Object state comparisons:
------

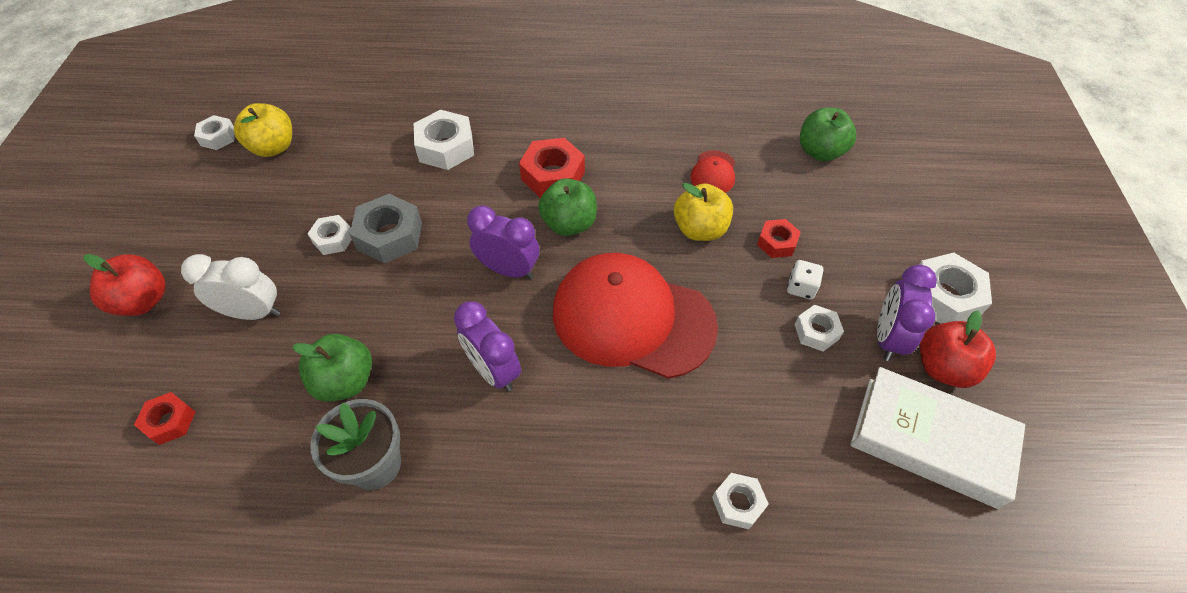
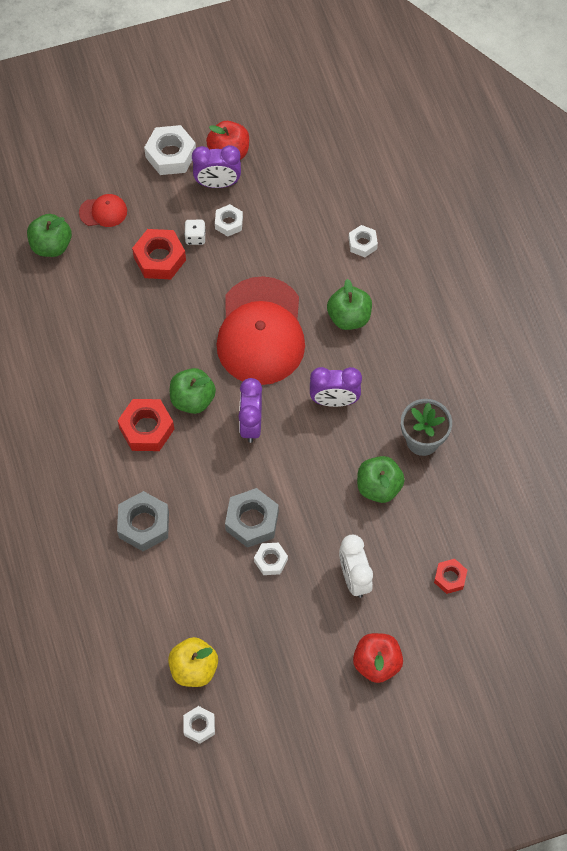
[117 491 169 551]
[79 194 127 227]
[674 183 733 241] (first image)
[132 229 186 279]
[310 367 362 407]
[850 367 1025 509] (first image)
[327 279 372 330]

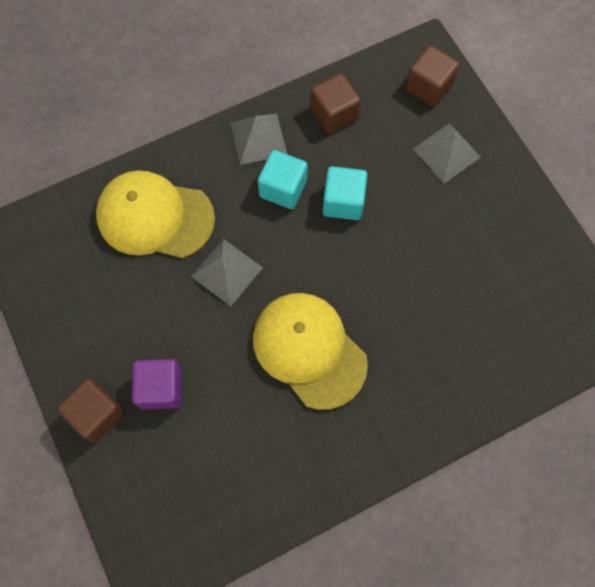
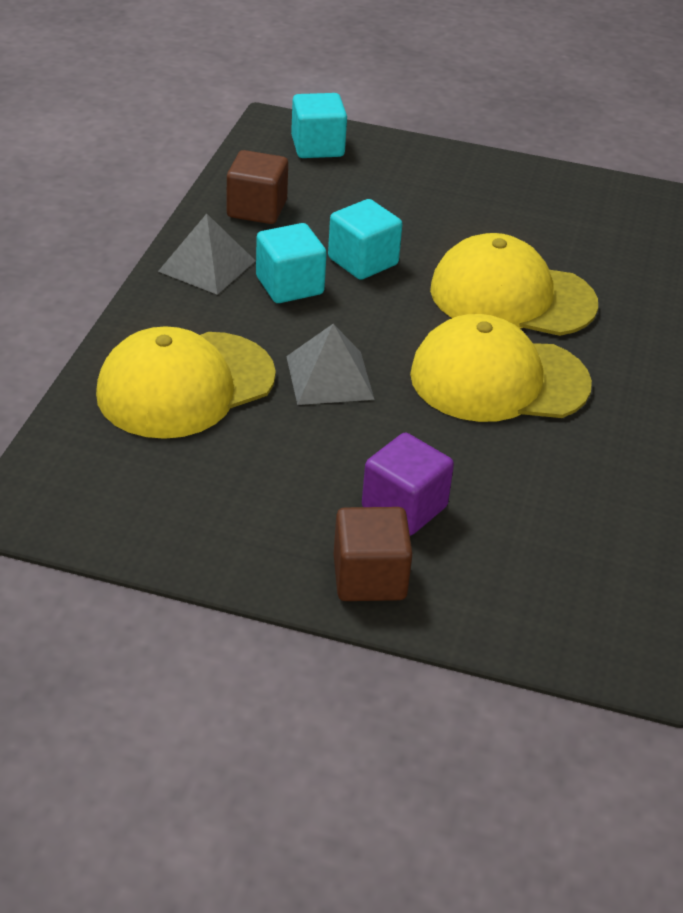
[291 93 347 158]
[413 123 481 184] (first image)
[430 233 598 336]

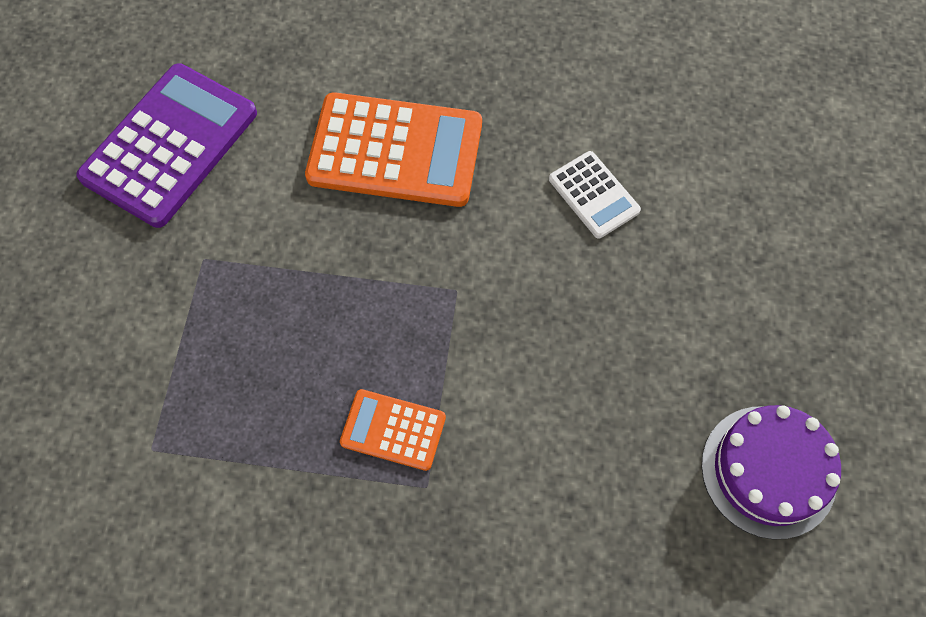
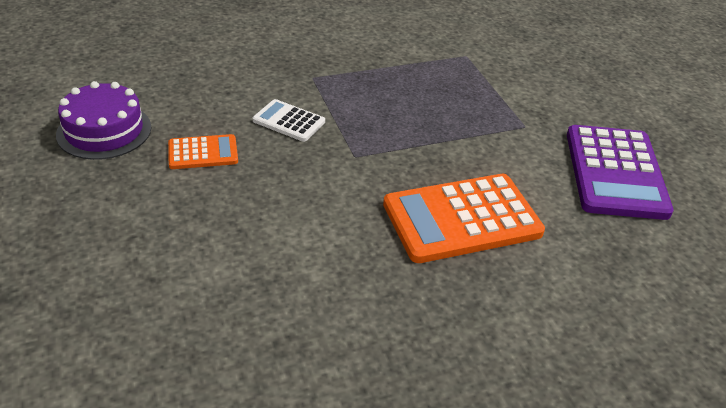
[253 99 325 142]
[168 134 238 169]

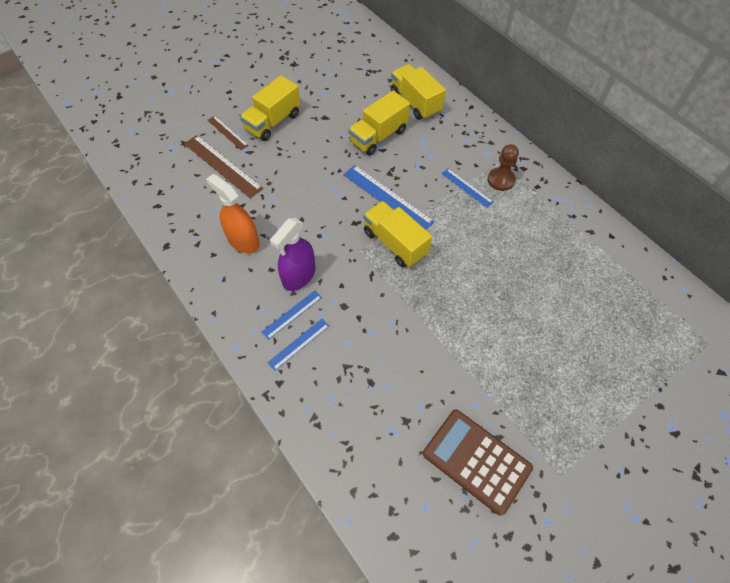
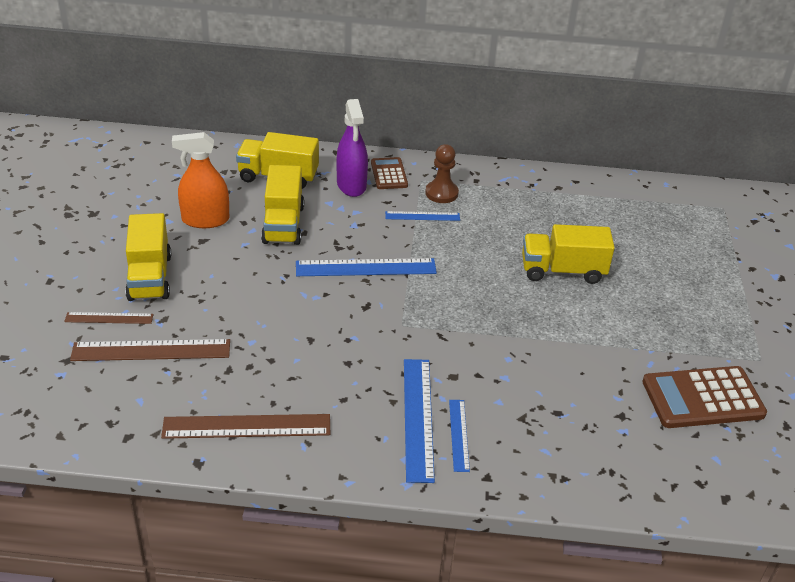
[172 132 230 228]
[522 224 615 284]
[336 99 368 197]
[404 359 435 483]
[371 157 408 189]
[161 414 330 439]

------

Every line above should be returned exactly; the pictures stay out.

[117 491 169 551]
[79 194 127 227]
[674 183 733 241] (first image)
[132 229 186 279]
[310 367 362 407]
[850 367 1025 509] (first image)
[327 279 372 330]

[291 93 347 158]
[413 123 481 184] (first image)
[430 233 598 336]

[253 99 325 142]
[168 134 238 169]

[172 132 230 228]
[522 224 615 284]
[336 99 368 197]
[404 359 435 483]
[371 157 408 189]
[161 414 330 439]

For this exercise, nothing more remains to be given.